Task goal: Each entry below should be given again exactly; the pictures stay out.

(Shape position tracking data)
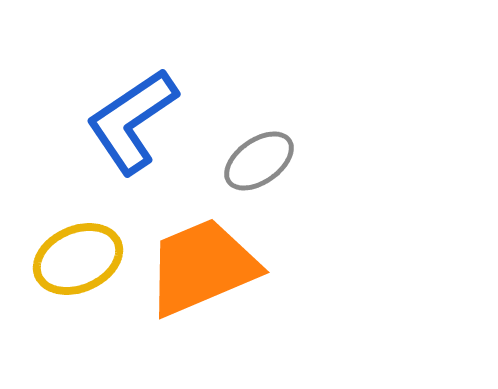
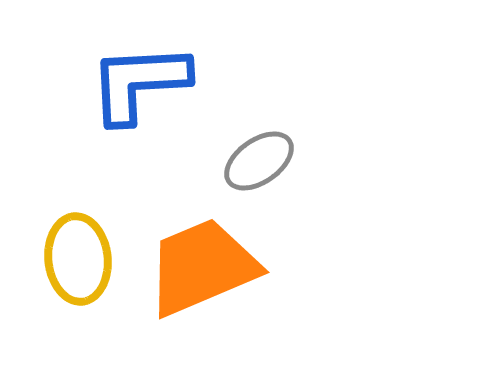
blue L-shape: moved 7 px right, 38 px up; rotated 31 degrees clockwise
yellow ellipse: rotated 72 degrees counterclockwise
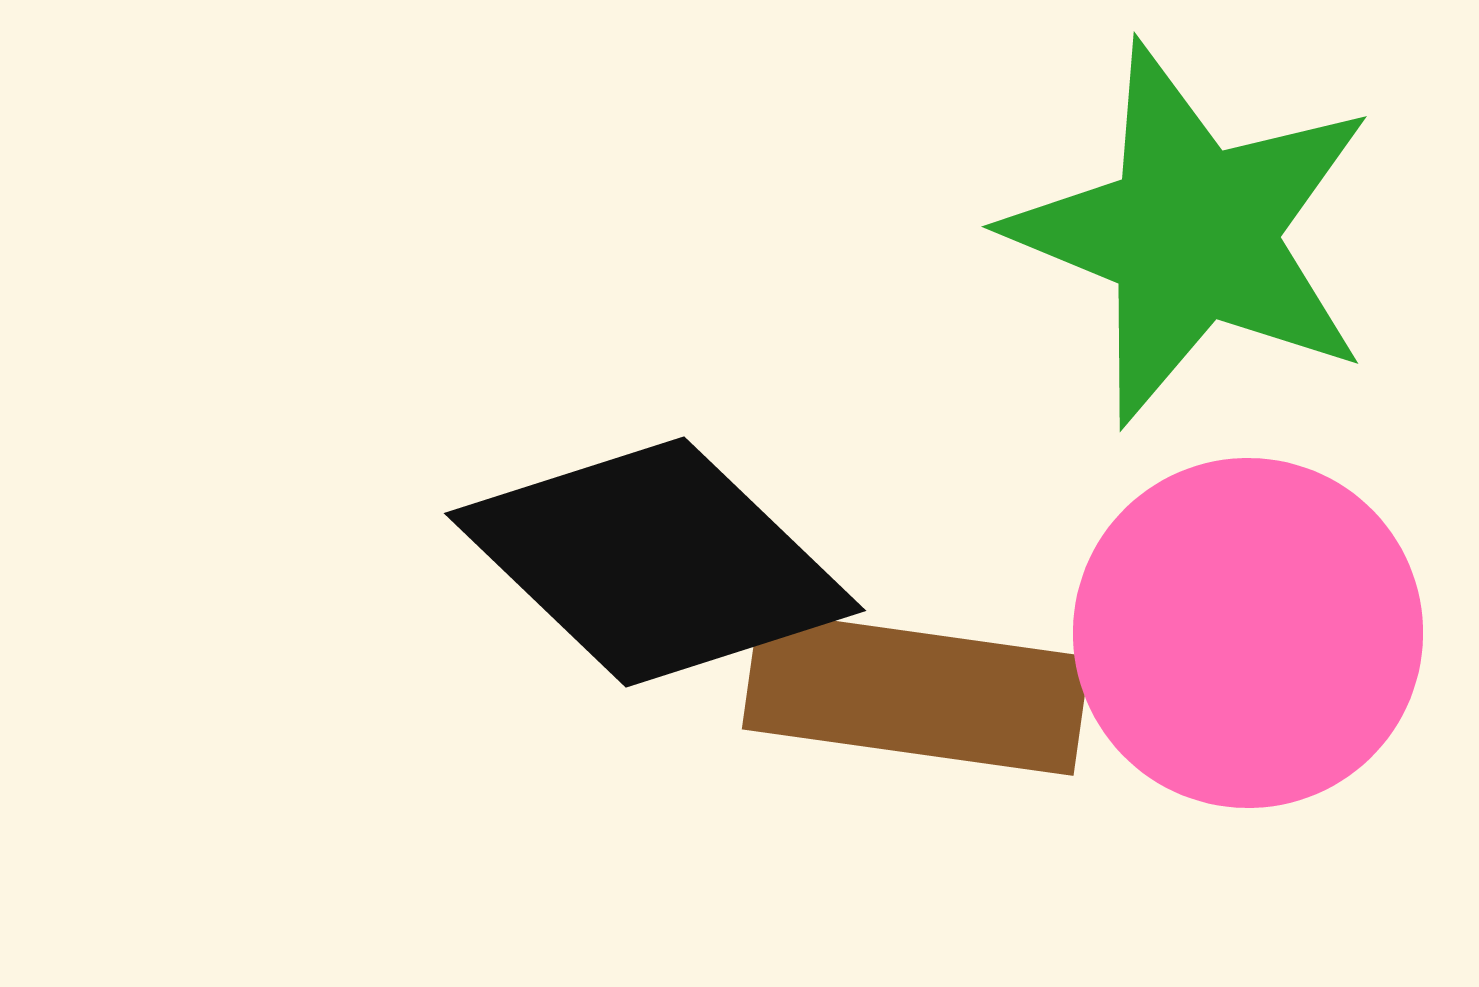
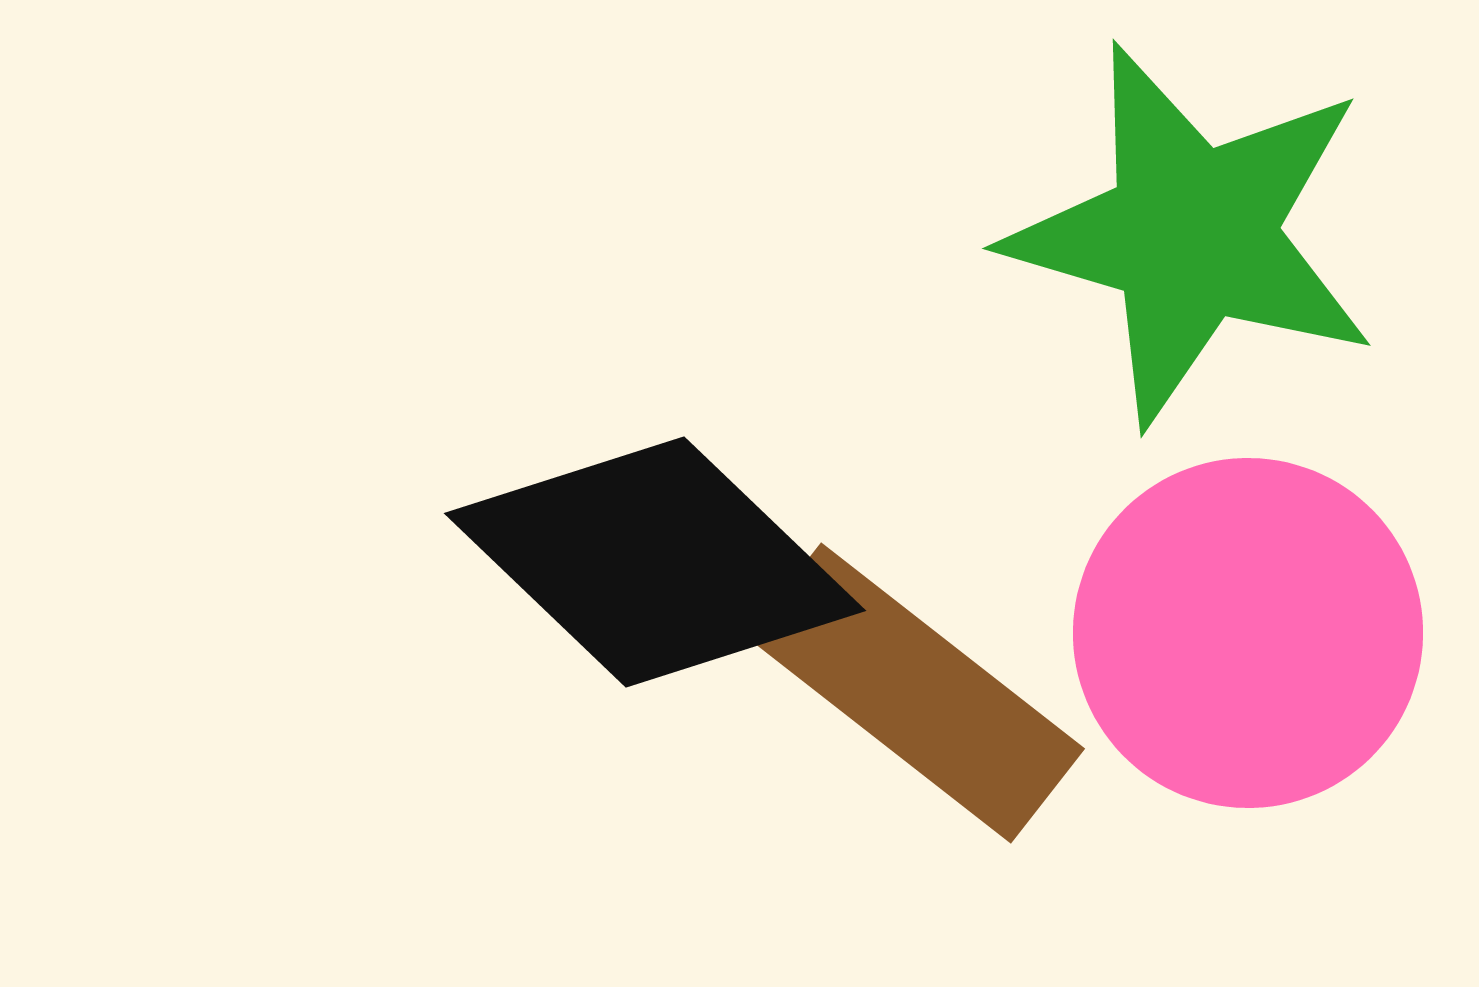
green star: rotated 6 degrees counterclockwise
brown rectangle: rotated 30 degrees clockwise
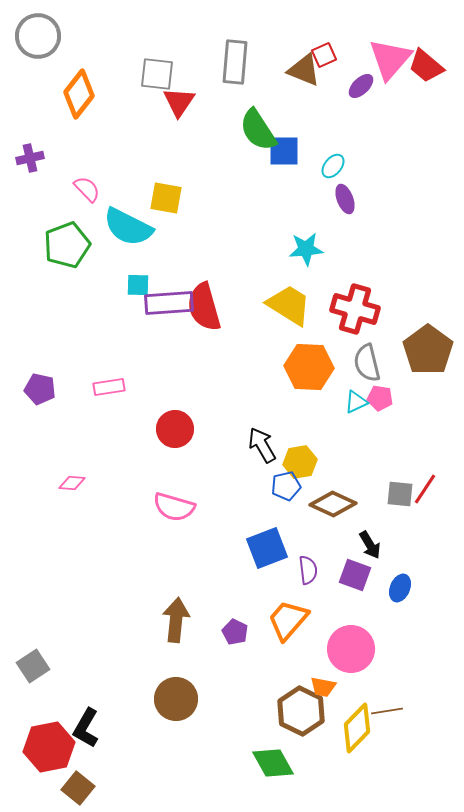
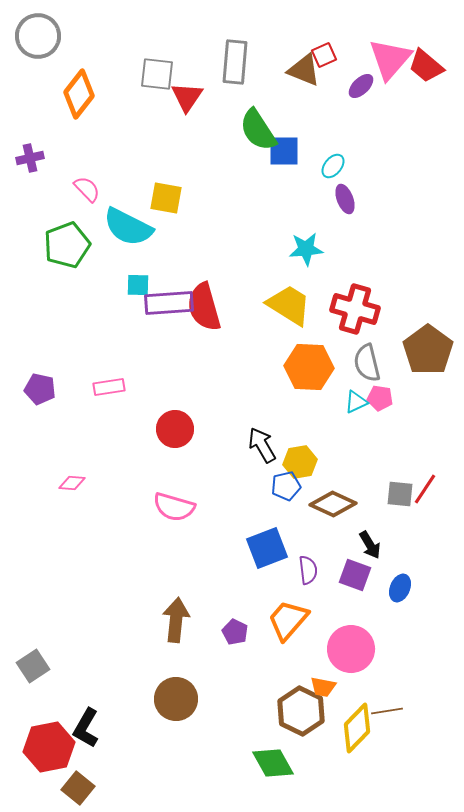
red triangle at (179, 102): moved 8 px right, 5 px up
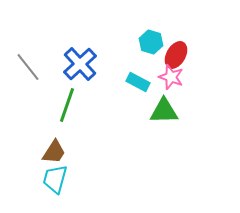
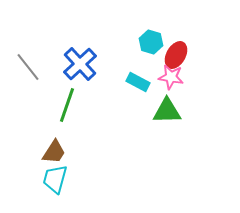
pink star: rotated 10 degrees counterclockwise
green triangle: moved 3 px right
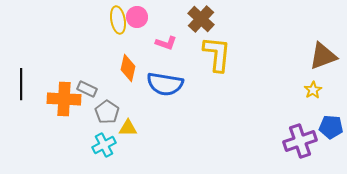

Exercise solution:
blue L-shape: moved 7 px right, 38 px up; rotated 31 degrees clockwise
yellow ellipse: rotated 72 degrees counterclockwise
green star: rotated 6 degrees counterclockwise
brown rectangle: rotated 30 degrees clockwise
red triangle at (179, 102): moved 8 px right, 5 px up
pink star: rotated 10 degrees counterclockwise
green triangle: moved 3 px right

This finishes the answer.